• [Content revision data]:
━━━━
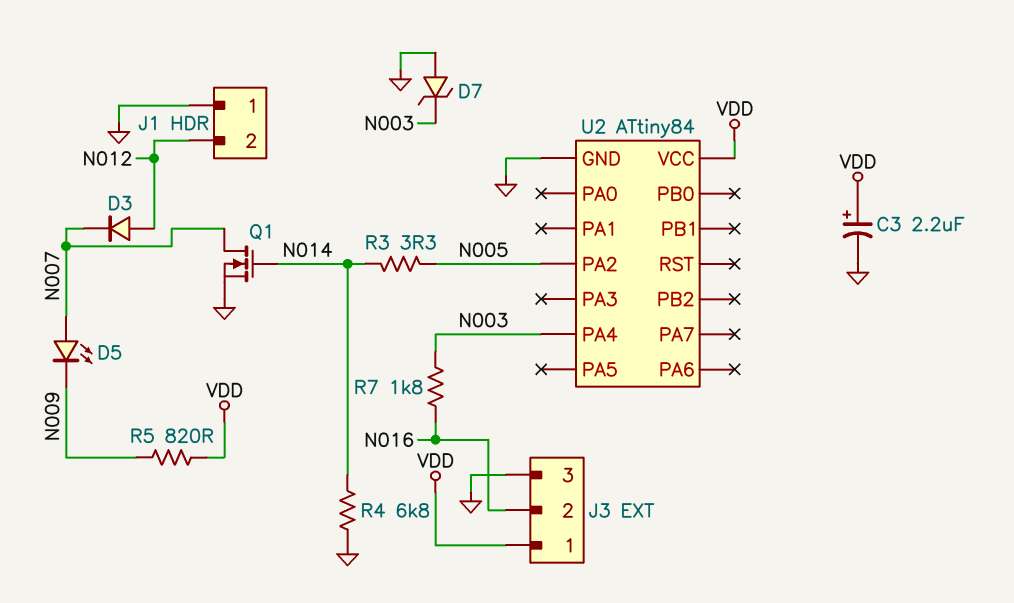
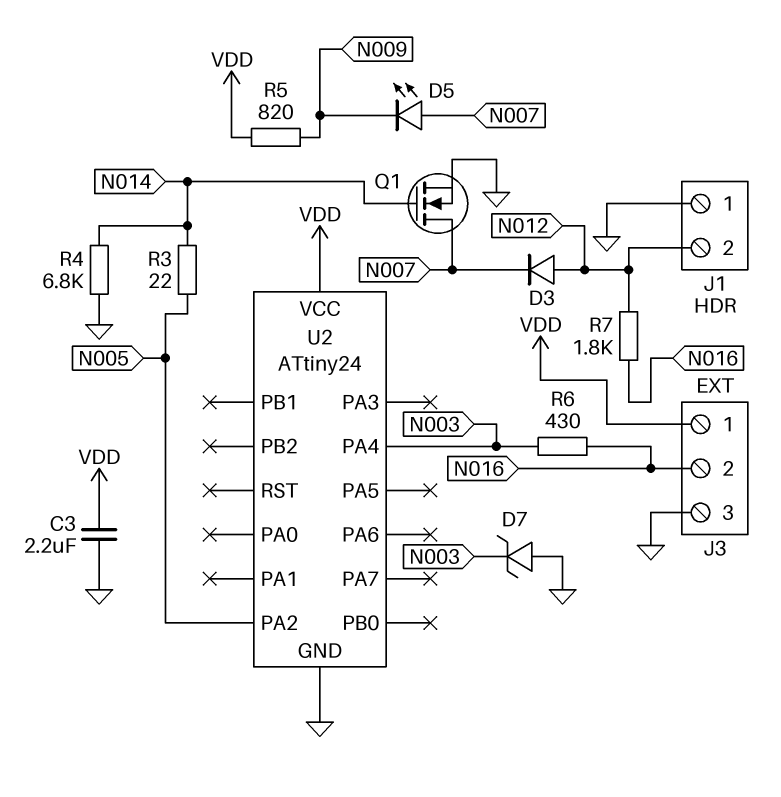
C3: 2.2uF (plus VDD, minus GND) -> 2.2uF (GND, VDD)
R3: 3.3 (N005, N014) -> 22 (N005, N014)
R6: none -> 430 (N003, N016)
R7: 1.8k (N003, N016) -> 1.8k (N012, N016)
U2: ATtiny84 -> ATtiny24

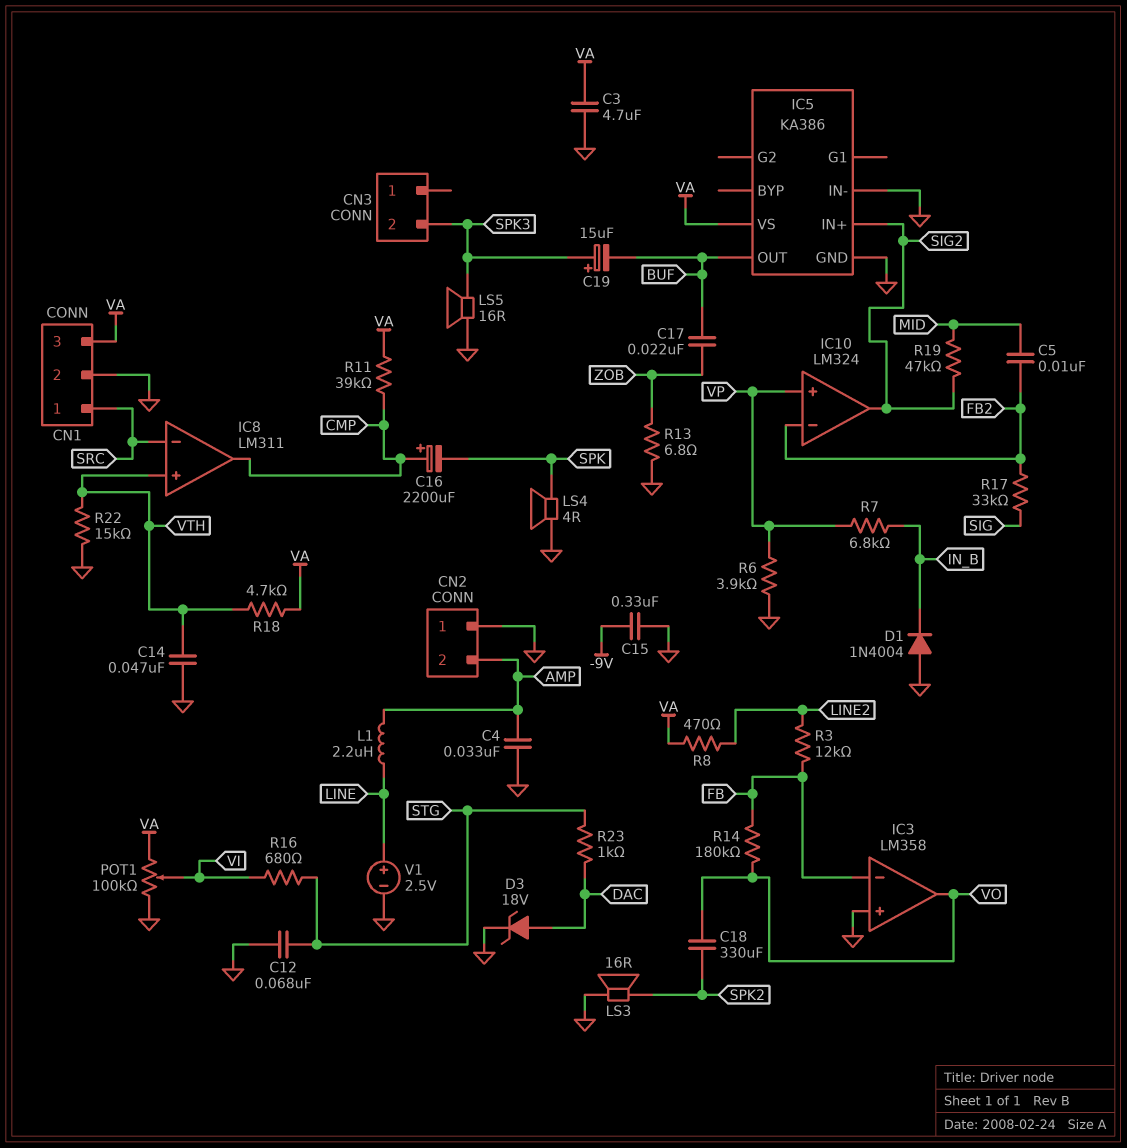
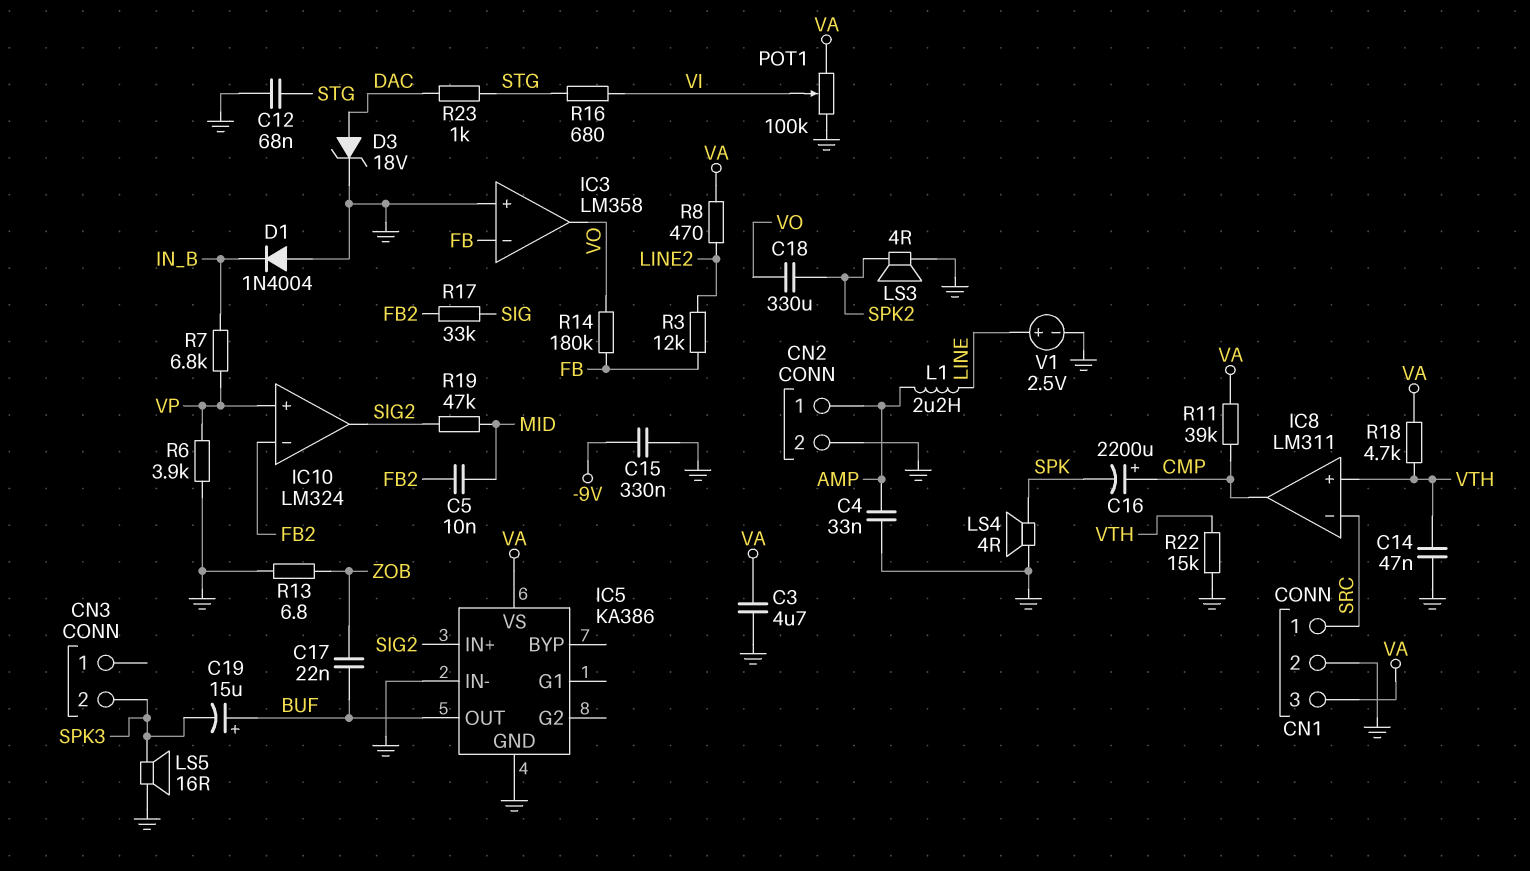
C19: 15uF (plus SPK3, minus BUF) -> 15uF (plus BUF, minus SPK3)
CN2 pin 1: GND -> AMP
CN2 pin 2: AMP -> GND
LS3: speaker 16R (GND, SPK2) -> speaker 4R (GND, SPK2)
━━━━
• [What you will do]: Return every entry exactly, dropping the pictures.

• [Result of this task]:
C3: 2.2uF (plus VDD, minus GND) -> 2.2uF (GND, VDD)
R3: 3.3 (N005, N014) -> 22 (N005, N014)
R6: none -> 430 (N003, N016)
R7: 1.8k (N003, N016) -> 1.8k (N012, N016)
U2: ATtiny84 -> ATtiny24

C19: 15uF (plus SPK3, minus BUF) -> 15uF (plus BUF, minus SPK3)
CN2 pin 1: GND -> AMP
CN2 pin 2: AMP -> GND
LS3: speaker 16R (GND, SPK2) -> speaker 4R (GND, SPK2)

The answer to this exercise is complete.